Segment Start: Source material

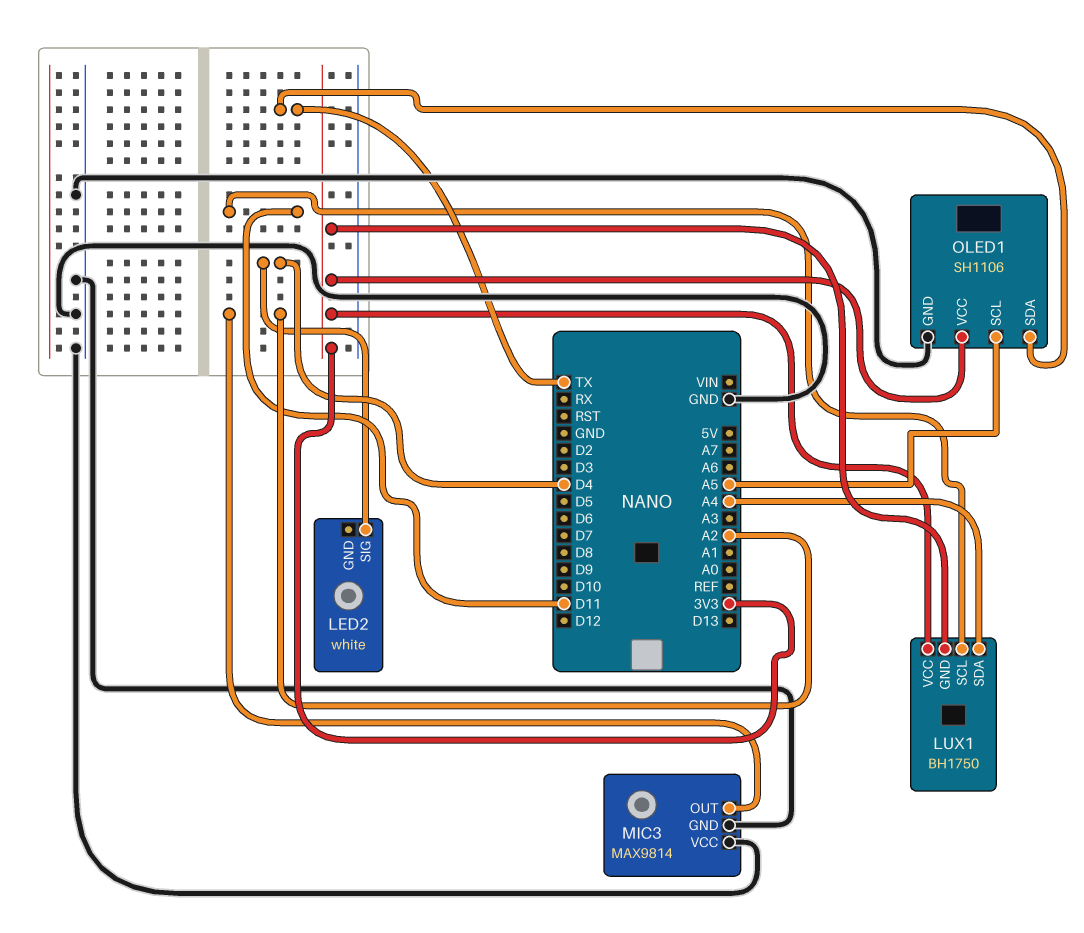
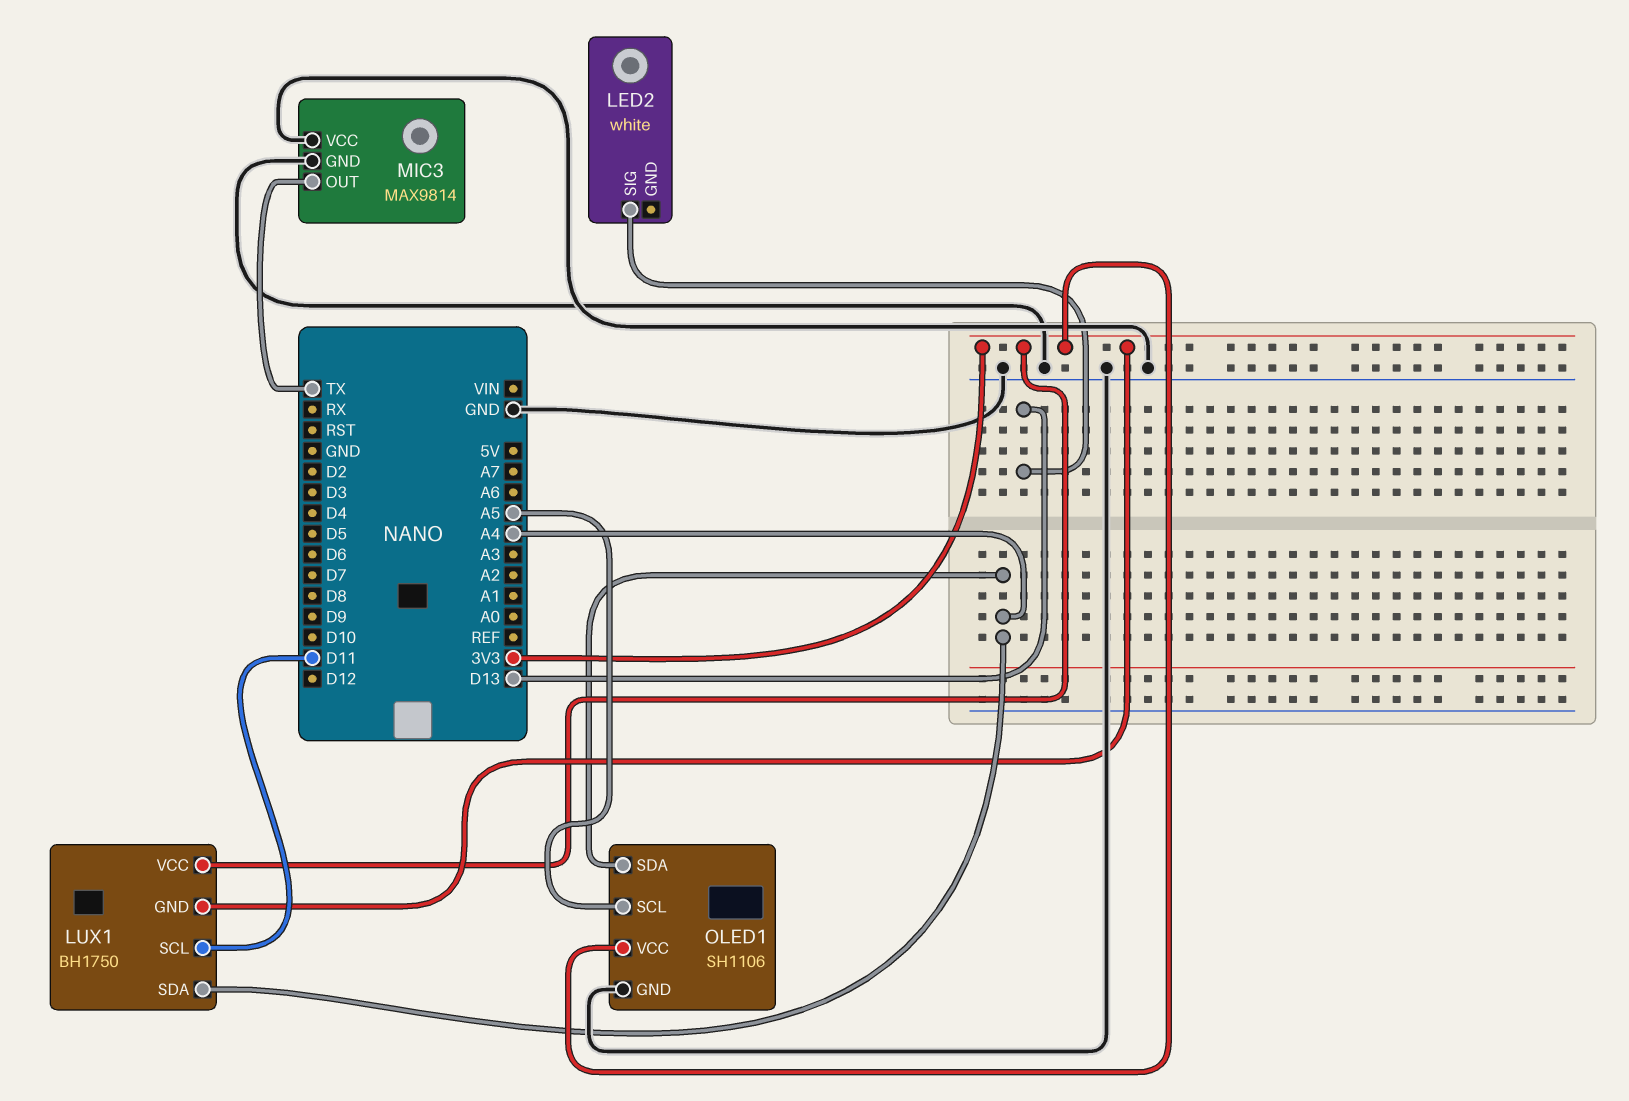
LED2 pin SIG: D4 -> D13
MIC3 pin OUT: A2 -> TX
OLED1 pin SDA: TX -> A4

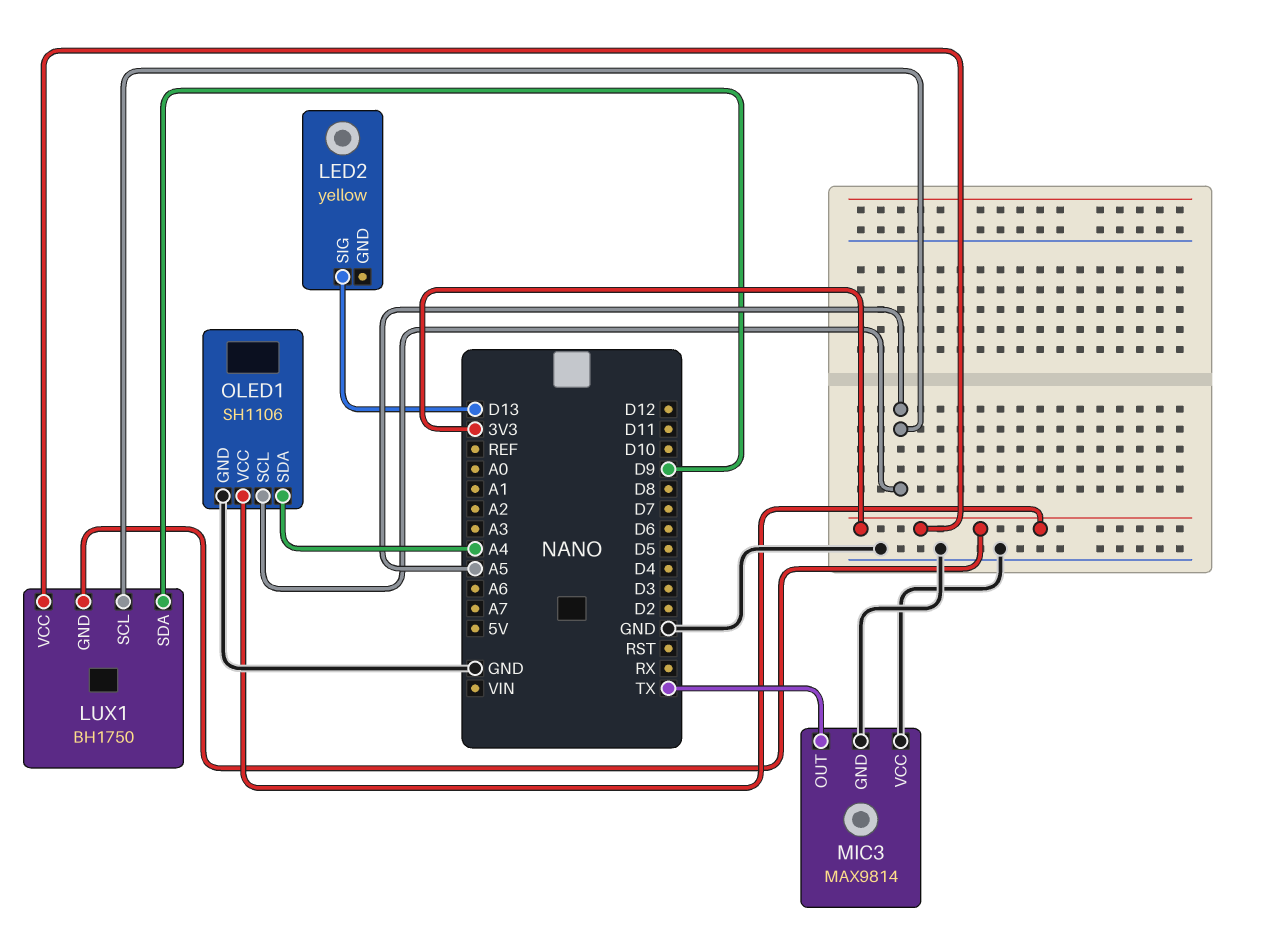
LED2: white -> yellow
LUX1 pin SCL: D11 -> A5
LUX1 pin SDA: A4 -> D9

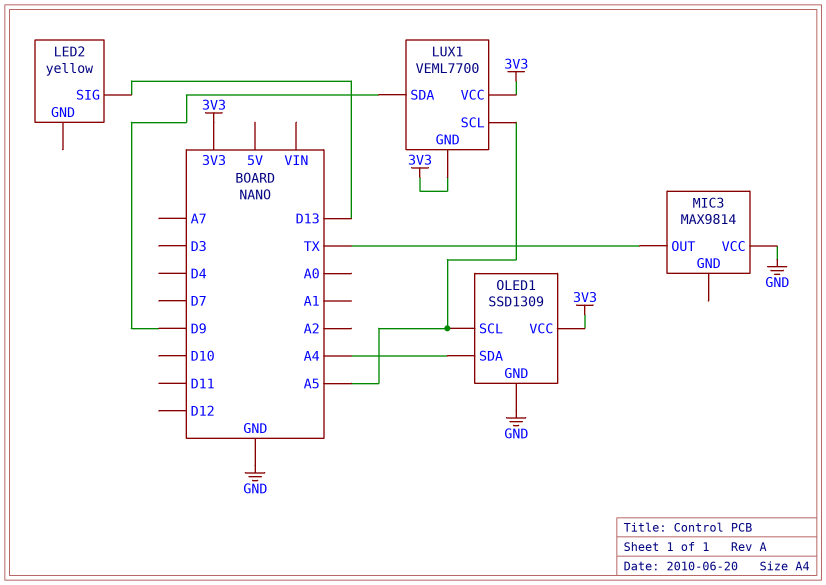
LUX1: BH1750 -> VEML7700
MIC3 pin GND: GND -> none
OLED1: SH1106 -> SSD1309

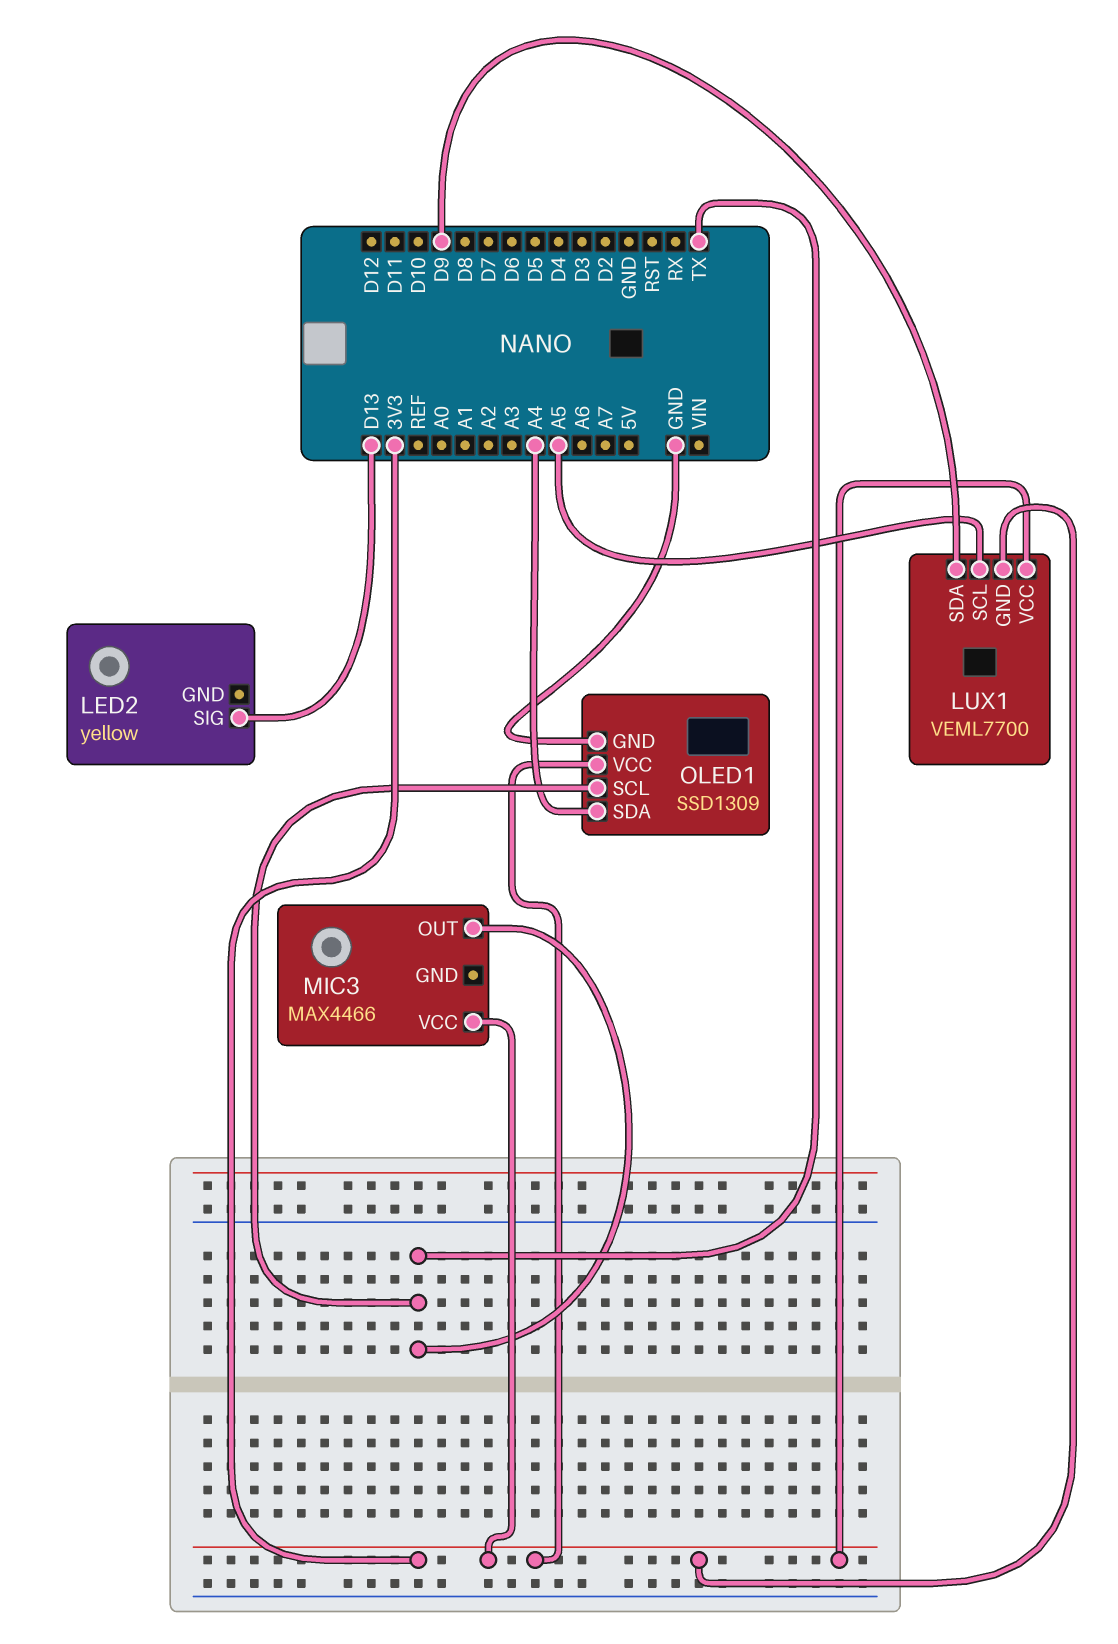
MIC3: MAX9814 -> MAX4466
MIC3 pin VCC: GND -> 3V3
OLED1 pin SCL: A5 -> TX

Segment End: Source material

- _Work request_: Everything in the material goes into the copy exactly, except the images.

- _Answer box_:
LED2 pin SIG: D4 -> D13
MIC3 pin OUT: A2 -> TX
OLED1 pin SDA: TX -> A4

LED2: white -> yellow
LUX1 pin SCL: D11 -> A5
LUX1 pin SDA: A4 -> D9

LUX1: BH1750 -> VEML7700
MIC3 pin GND: GND -> none
OLED1: SH1106 -> SSD1309

MIC3: MAX9814 -> MAX4466
MIC3 pin VCC: GND -> 3V3
OLED1 pin SCL: A5 -> TX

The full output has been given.